> [Given entries]:

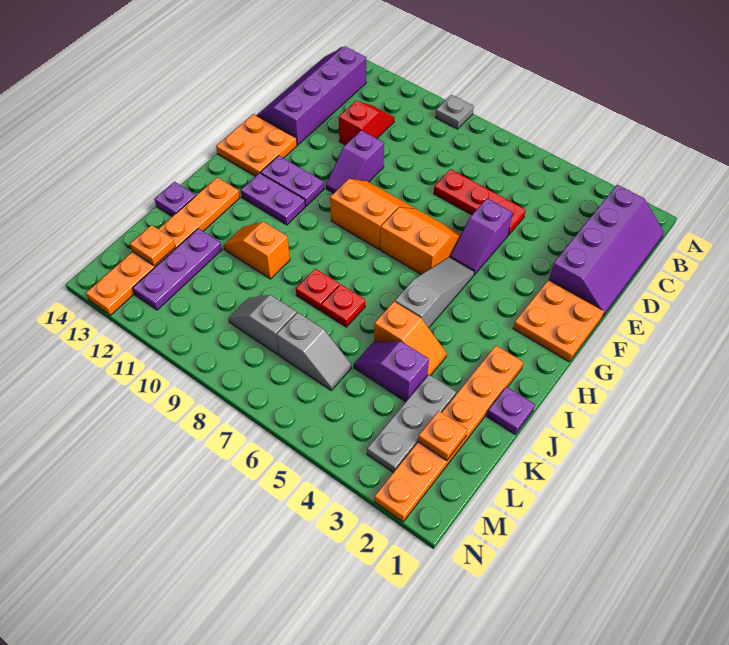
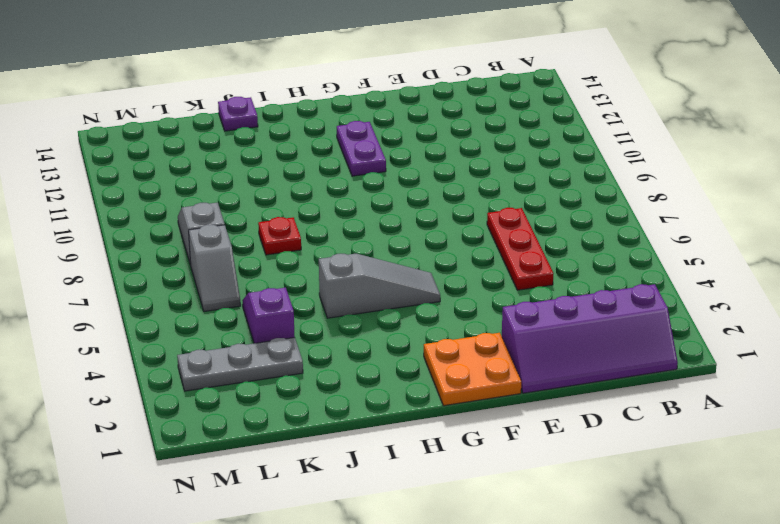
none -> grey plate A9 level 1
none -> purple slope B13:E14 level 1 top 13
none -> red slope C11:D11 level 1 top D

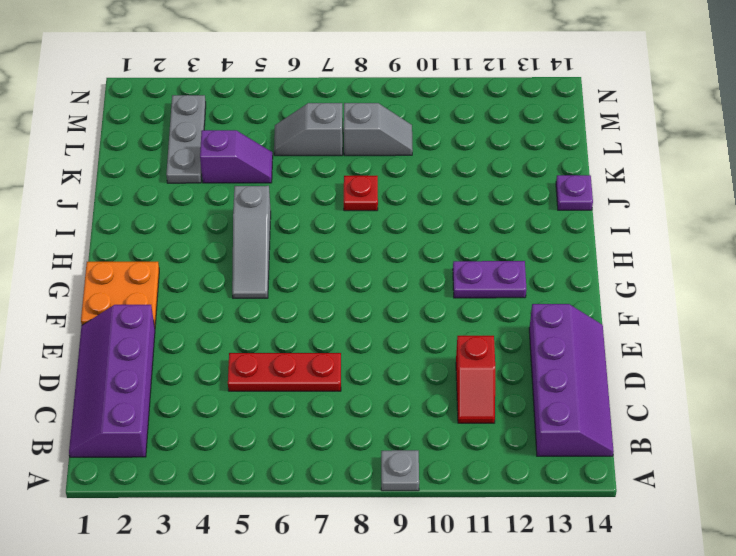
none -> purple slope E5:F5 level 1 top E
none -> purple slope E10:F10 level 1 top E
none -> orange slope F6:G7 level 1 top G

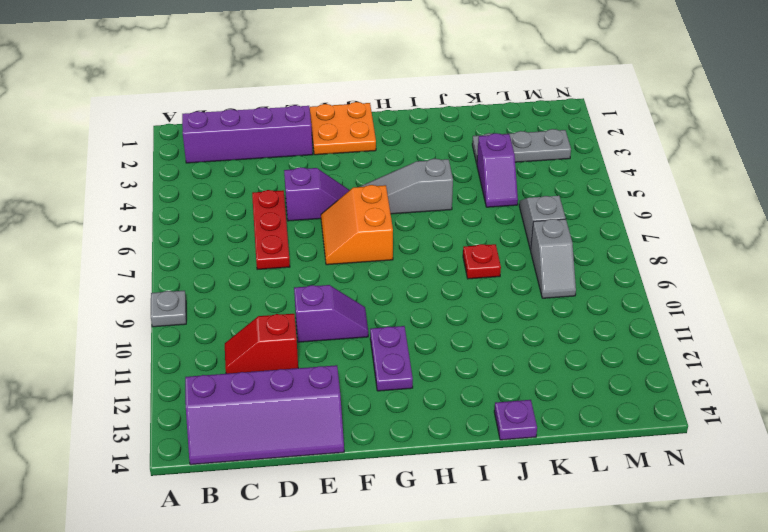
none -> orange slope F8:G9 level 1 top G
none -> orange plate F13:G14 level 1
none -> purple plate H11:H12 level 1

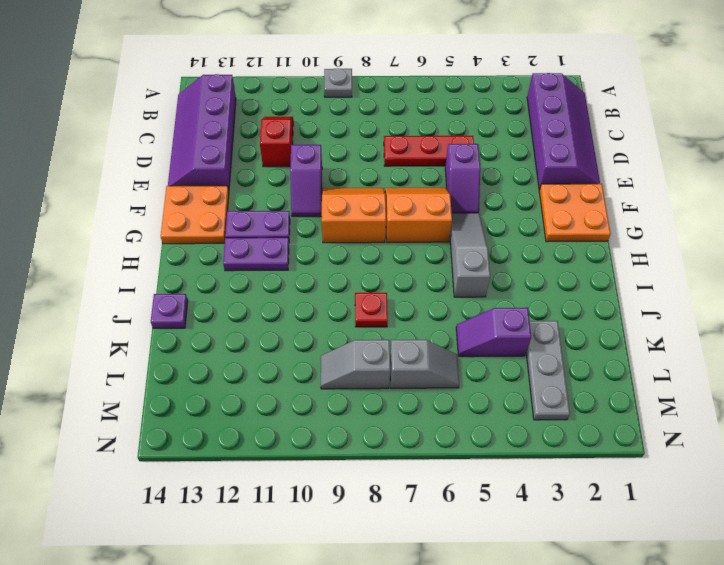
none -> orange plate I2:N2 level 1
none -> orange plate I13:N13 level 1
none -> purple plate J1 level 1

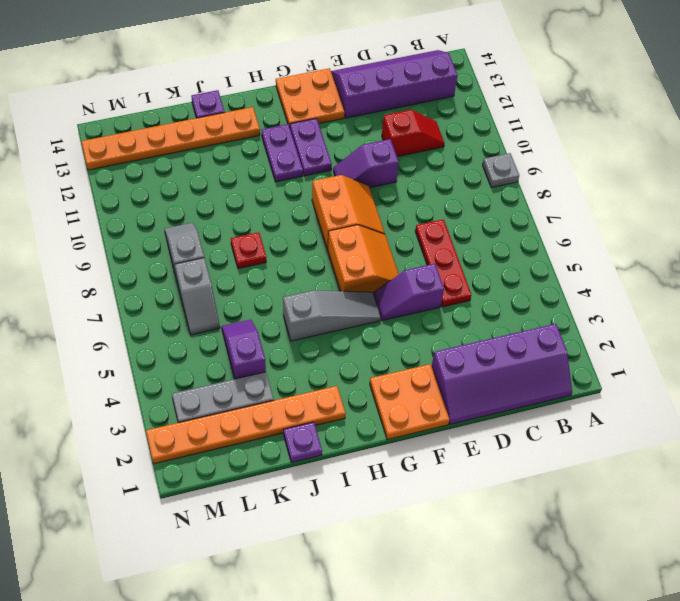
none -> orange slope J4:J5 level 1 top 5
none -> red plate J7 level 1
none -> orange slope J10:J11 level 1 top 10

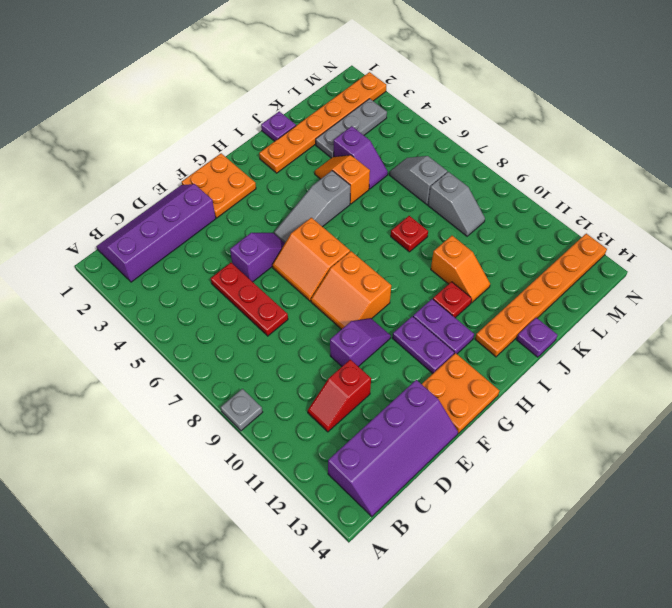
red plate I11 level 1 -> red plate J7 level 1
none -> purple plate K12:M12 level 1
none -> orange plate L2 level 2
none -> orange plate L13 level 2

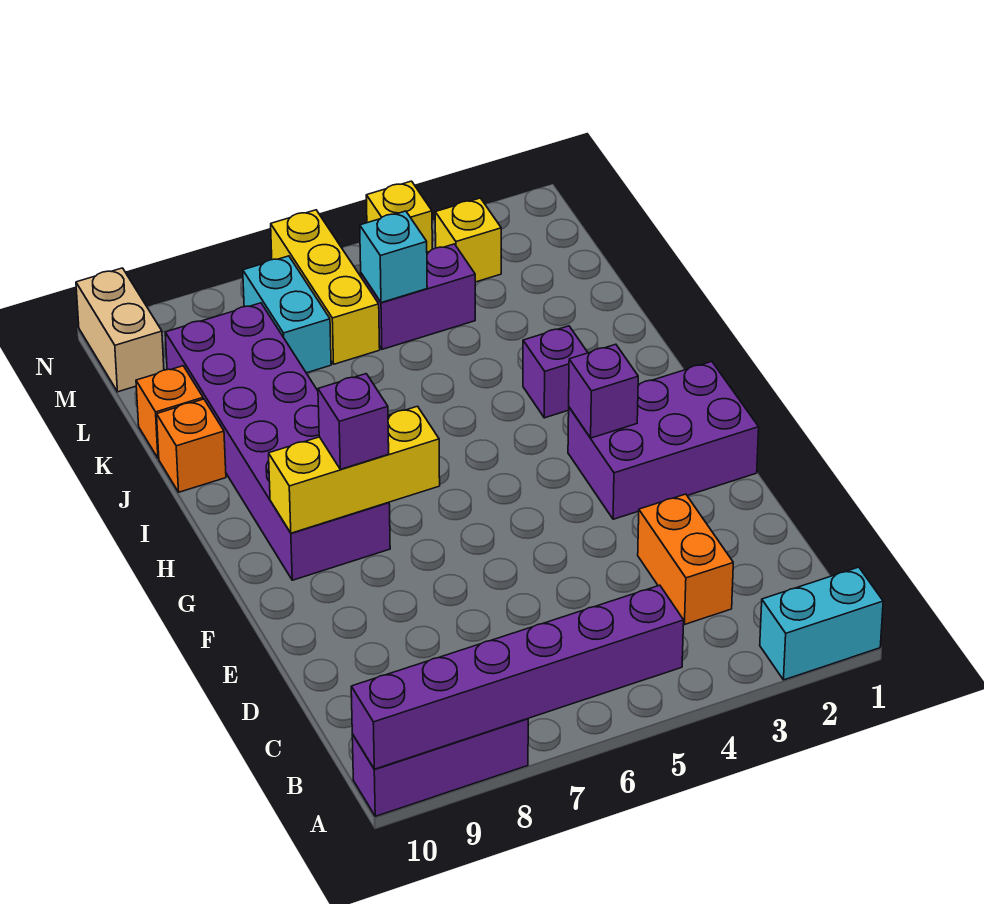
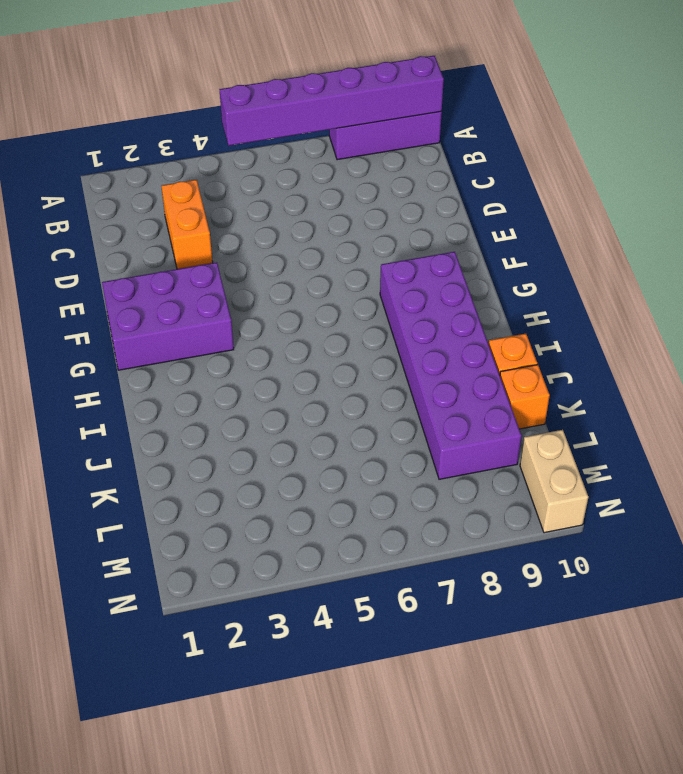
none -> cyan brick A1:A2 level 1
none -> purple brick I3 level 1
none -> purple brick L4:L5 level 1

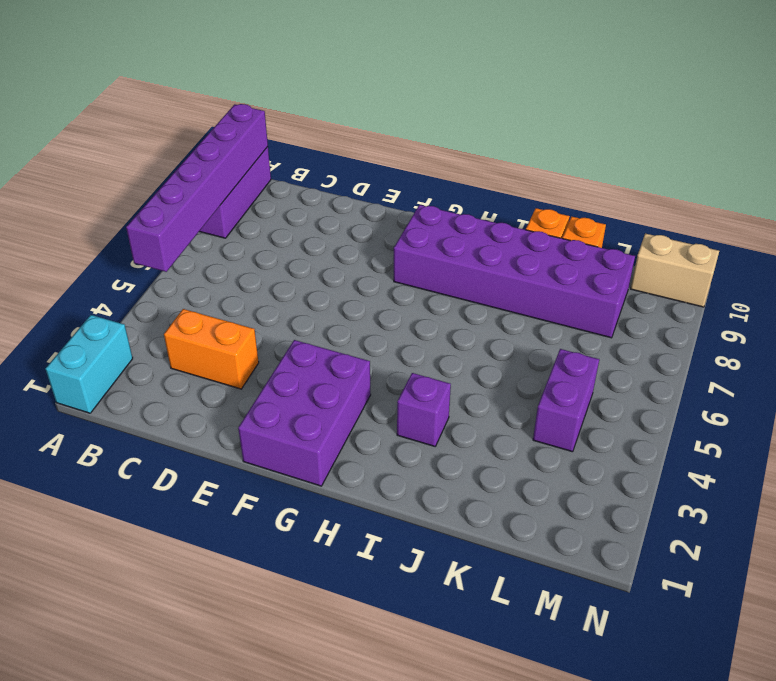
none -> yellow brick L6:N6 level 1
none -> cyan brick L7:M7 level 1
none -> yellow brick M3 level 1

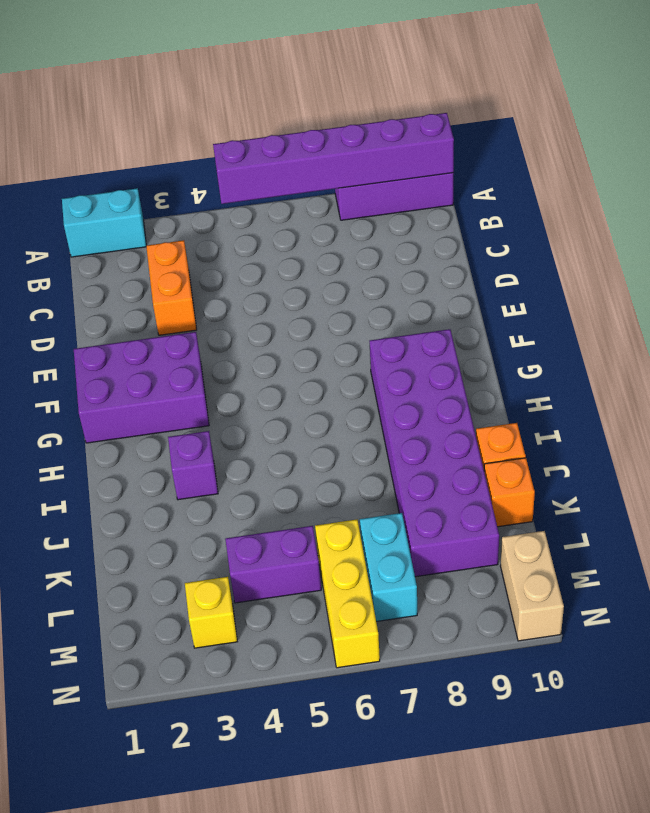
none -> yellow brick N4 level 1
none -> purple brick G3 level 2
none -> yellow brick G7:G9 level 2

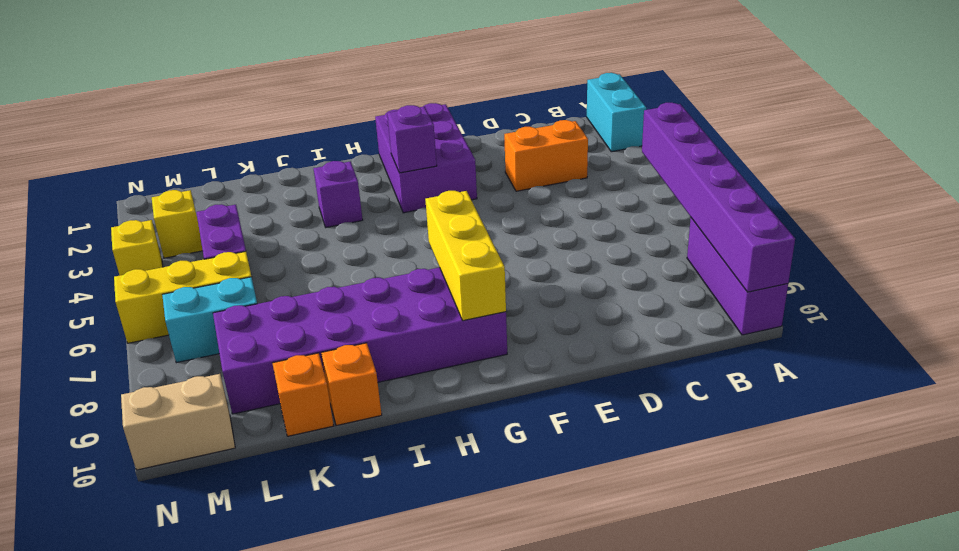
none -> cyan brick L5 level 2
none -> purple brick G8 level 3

> [Task to carry out]:
Both the line containing "none -> orange plate F13:G14 level 1" and the line containing "none -> cyan brick L7:M7 level 1" above belong in the output, as do the lines between them. Print them exactly, without pictures.

> [Result of this exercise]:
none -> orange plate F13:G14 level 1
none -> purple plate H11:H12 level 1

none -> orange plate I2:N2 level 1
none -> orange plate I13:N13 level 1
none -> purple plate J1 level 1

none -> orange slope J4:J5 level 1 top 5
none -> red plate J7 level 1
none -> orange slope J10:J11 level 1 top 10

red plate I11 level 1 -> red plate J7 level 1
none -> purple plate K12:M12 level 1
none -> orange plate L2 level 2
none -> orange plate L13 level 2

none -> cyan brick A1:A2 level 1
none -> purple brick I3 level 1
none -> purple brick L4:L5 level 1

none -> yellow brick L6:N6 level 1
none -> cyan brick L7:M7 level 1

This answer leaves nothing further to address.